Records excerpted from a collection:
——
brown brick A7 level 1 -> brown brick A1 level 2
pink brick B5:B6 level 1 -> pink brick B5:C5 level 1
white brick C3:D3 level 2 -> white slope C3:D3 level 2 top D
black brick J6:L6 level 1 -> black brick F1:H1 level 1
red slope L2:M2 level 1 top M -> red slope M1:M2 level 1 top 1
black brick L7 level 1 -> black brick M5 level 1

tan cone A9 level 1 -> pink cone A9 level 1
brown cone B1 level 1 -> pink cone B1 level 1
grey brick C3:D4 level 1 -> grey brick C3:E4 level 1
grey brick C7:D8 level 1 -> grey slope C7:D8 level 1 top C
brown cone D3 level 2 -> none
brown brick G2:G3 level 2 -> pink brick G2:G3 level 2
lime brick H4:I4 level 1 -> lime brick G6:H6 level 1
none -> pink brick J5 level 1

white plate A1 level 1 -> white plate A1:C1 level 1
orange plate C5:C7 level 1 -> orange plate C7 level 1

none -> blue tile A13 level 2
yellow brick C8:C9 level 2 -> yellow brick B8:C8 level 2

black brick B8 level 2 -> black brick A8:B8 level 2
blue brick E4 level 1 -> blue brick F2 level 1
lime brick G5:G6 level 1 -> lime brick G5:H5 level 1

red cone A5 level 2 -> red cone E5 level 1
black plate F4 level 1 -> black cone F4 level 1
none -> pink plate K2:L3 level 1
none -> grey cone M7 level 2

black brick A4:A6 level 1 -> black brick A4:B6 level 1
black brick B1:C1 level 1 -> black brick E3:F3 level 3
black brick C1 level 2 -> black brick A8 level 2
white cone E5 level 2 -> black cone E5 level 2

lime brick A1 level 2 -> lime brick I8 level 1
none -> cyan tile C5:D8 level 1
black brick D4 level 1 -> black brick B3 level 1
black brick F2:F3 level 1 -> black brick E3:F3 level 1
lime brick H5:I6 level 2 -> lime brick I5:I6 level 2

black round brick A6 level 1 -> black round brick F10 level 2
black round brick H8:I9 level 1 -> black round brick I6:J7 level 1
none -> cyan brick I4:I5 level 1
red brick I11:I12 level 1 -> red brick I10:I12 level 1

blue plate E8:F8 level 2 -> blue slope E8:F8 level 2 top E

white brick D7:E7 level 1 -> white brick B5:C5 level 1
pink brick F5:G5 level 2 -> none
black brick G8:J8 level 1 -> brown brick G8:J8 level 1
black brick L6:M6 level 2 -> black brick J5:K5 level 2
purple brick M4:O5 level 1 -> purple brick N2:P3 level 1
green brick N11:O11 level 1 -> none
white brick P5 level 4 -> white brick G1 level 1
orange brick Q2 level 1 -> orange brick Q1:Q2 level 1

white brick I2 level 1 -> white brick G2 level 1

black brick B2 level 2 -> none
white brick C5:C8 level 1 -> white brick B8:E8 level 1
——
§ **TASK DETAILS**: If a line of the entries holds the word "tile", copy it out.

§ **WORKED SOLUTION**:
none -> blue tile A13 level 2
none -> cyan tile C5:D8 level 1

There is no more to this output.